- [Task requirements]:
Reproduce verbatim all of the data given below, but do not carry over the images.

- Opening Delimiter -

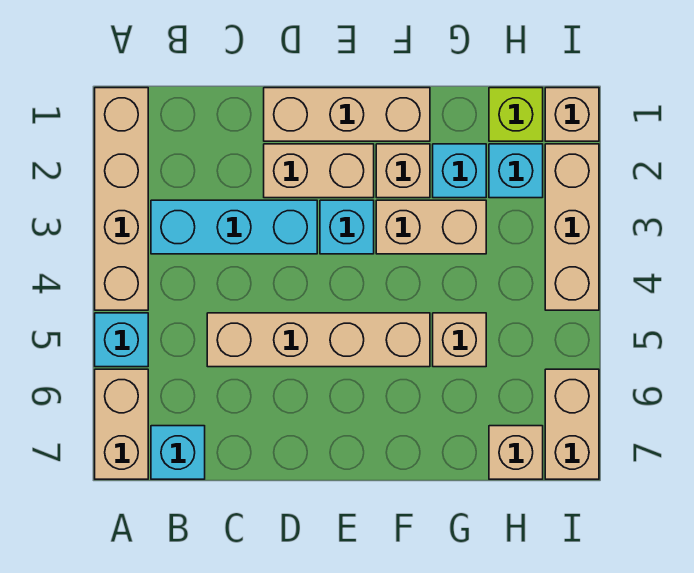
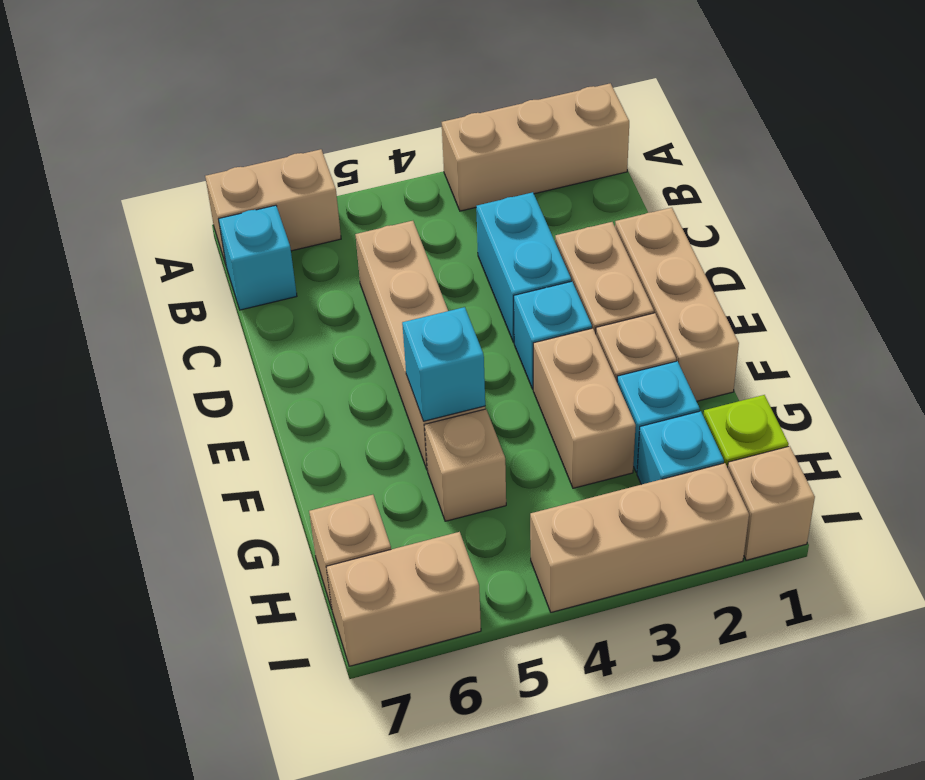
tan brick A1:A4 level 1 -> tan brick A1:A3 level 1
cyan brick A5 level 1 -> cyan brick F5 level 2
cyan brick B3:D3 level 1 -> cyan brick C3:D3 level 1

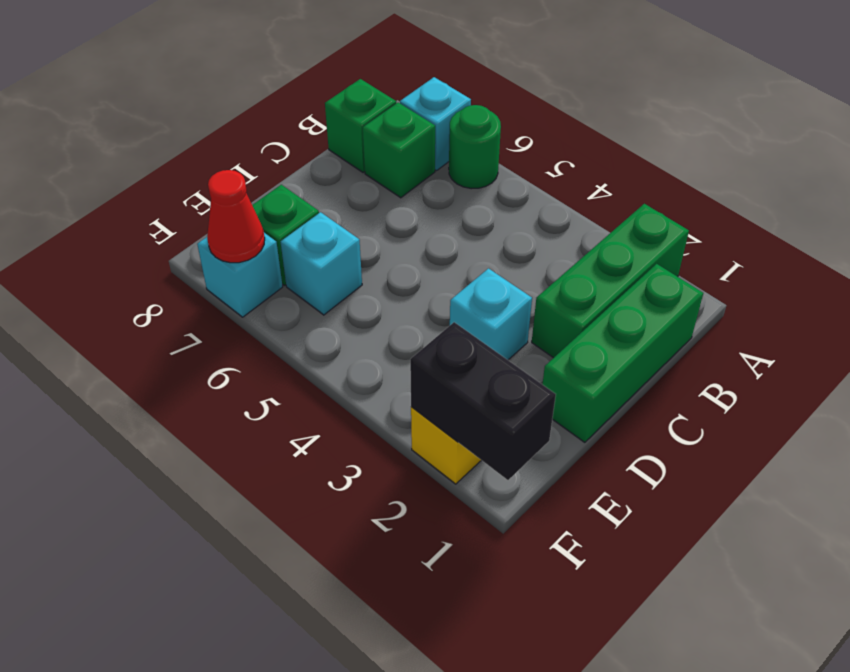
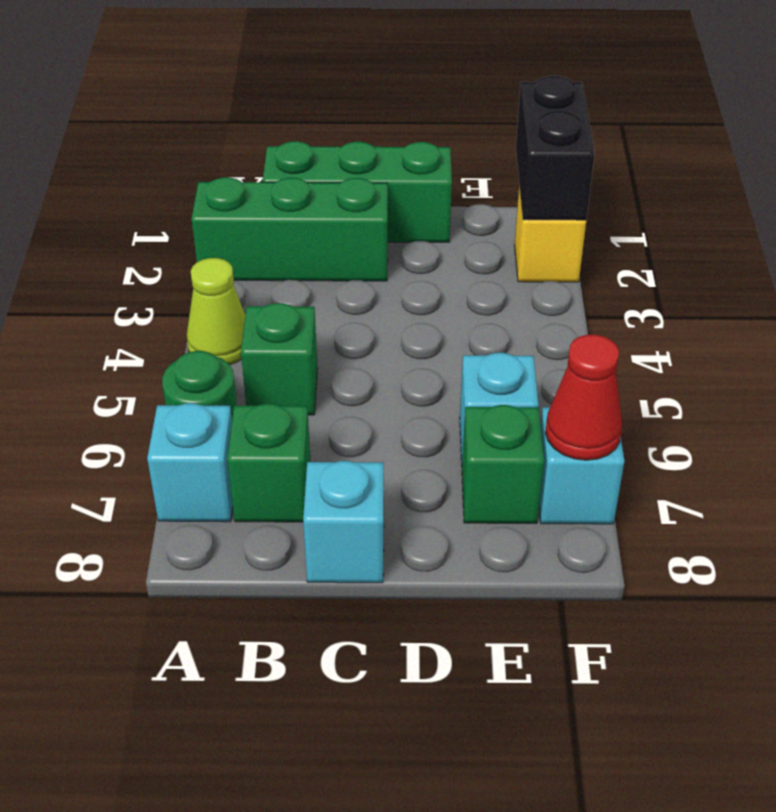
none -> lime cone A4 level 1
green brick B8 level 1 -> green brick B5 level 1
cyan brick D3 level 1 -> cyan brick C8 level 1

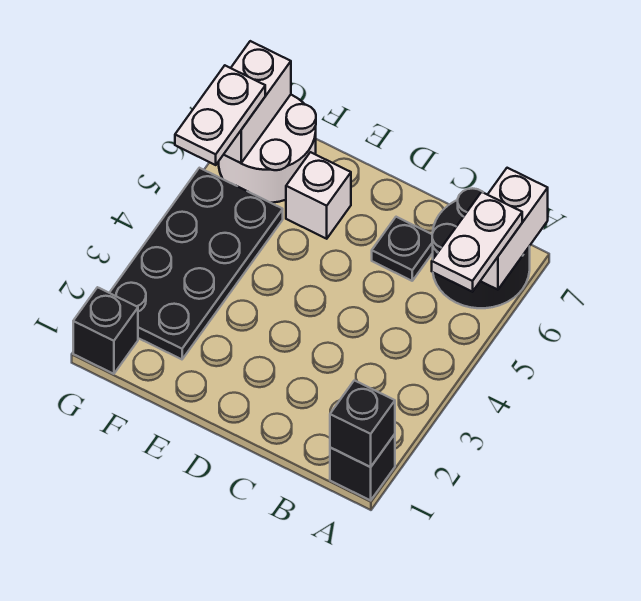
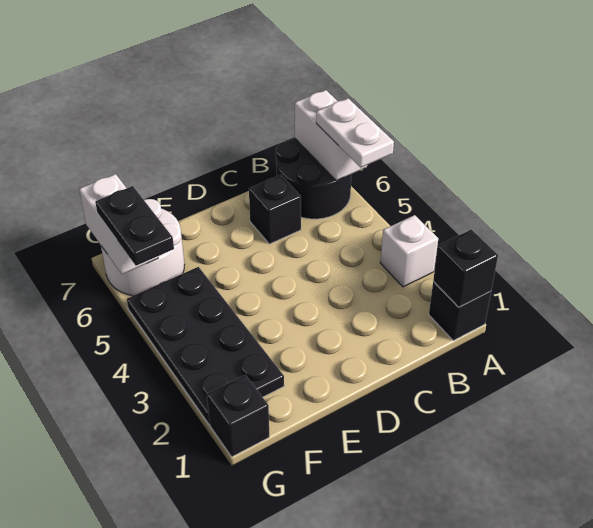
black plate C6 level 1 -> black brick C6 level 1
white brick E6 level 1 -> white brick A3 level 1
white plate G5:G6 level 3 -> black plate G5:G6 level 3

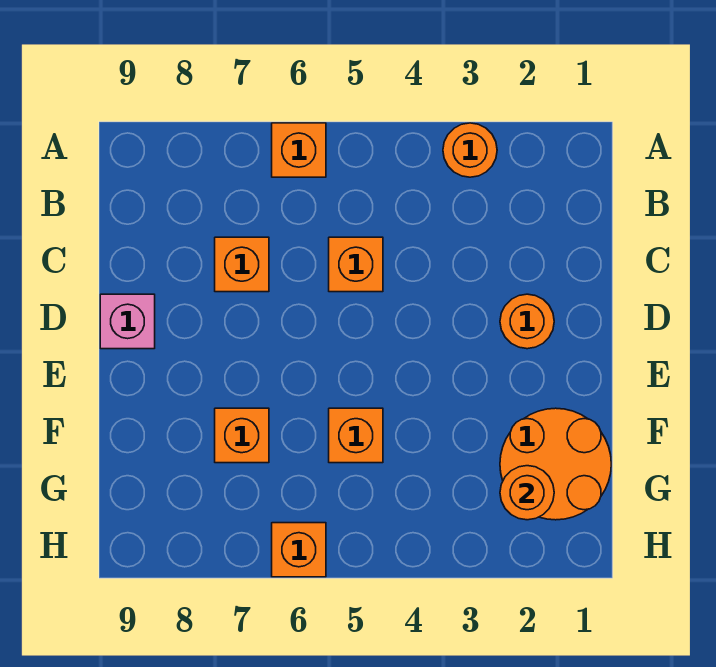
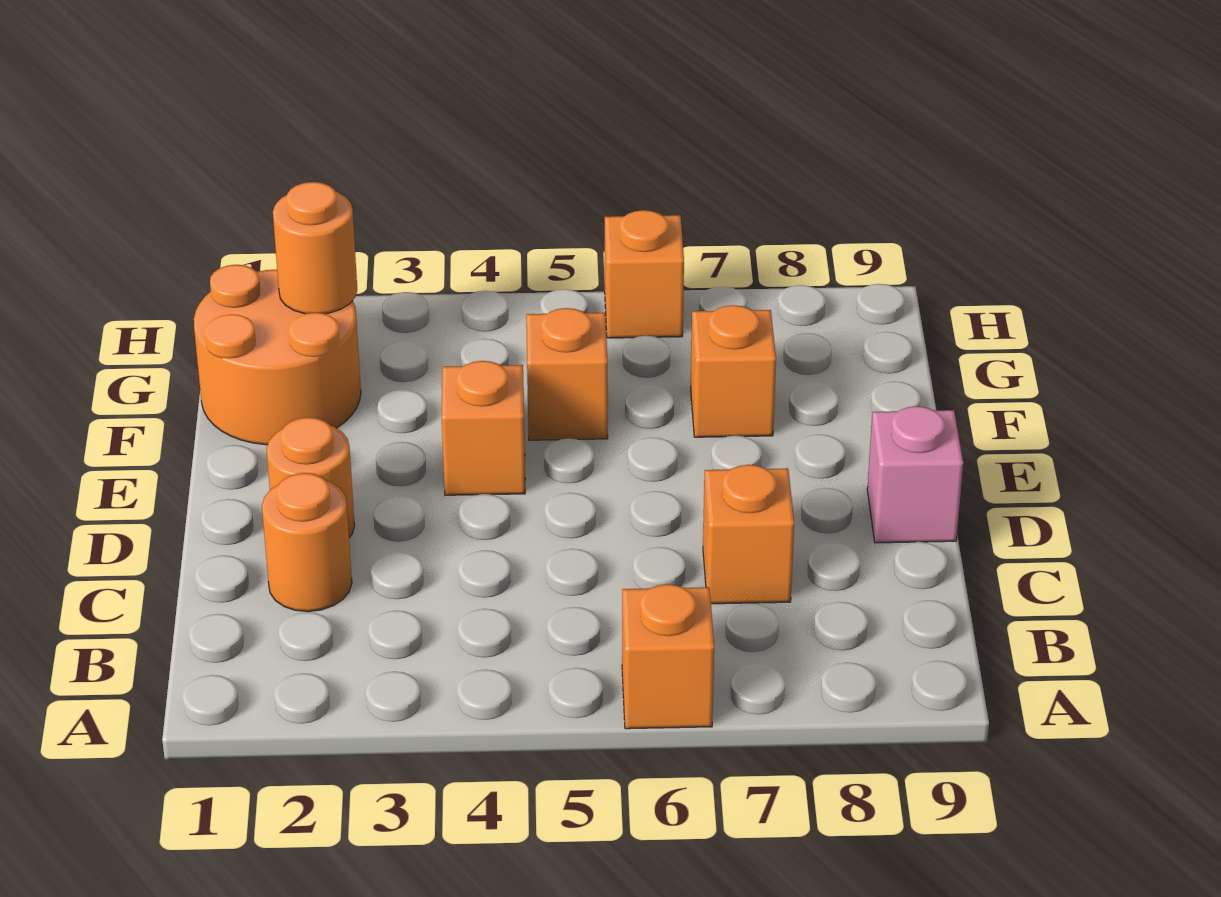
orange round brick A3 level 1 -> orange round brick C2 level 1
orange brick C5 level 1 -> orange brick E4 level 1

- Closing Delimiter -

- [Completed exercise]:
tan brick A1:A4 level 1 -> tan brick A1:A3 level 1
cyan brick A5 level 1 -> cyan brick F5 level 2
cyan brick B3:D3 level 1 -> cyan brick C3:D3 level 1

none -> lime cone A4 level 1
green brick B8 level 1 -> green brick B5 level 1
cyan brick D3 level 1 -> cyan brick C8 level 1

black plate C6 level 1 -> black brick C6 level 1
white brick E6 level 1 -> white brick A3 level 1
white plate G5:G6 level 3 -> black plate G5:G6 level 3

orange round brick A3 level 1 -> orange round brick C2 level 1
orange brick C5 level 1 -> orange brick E4 level 1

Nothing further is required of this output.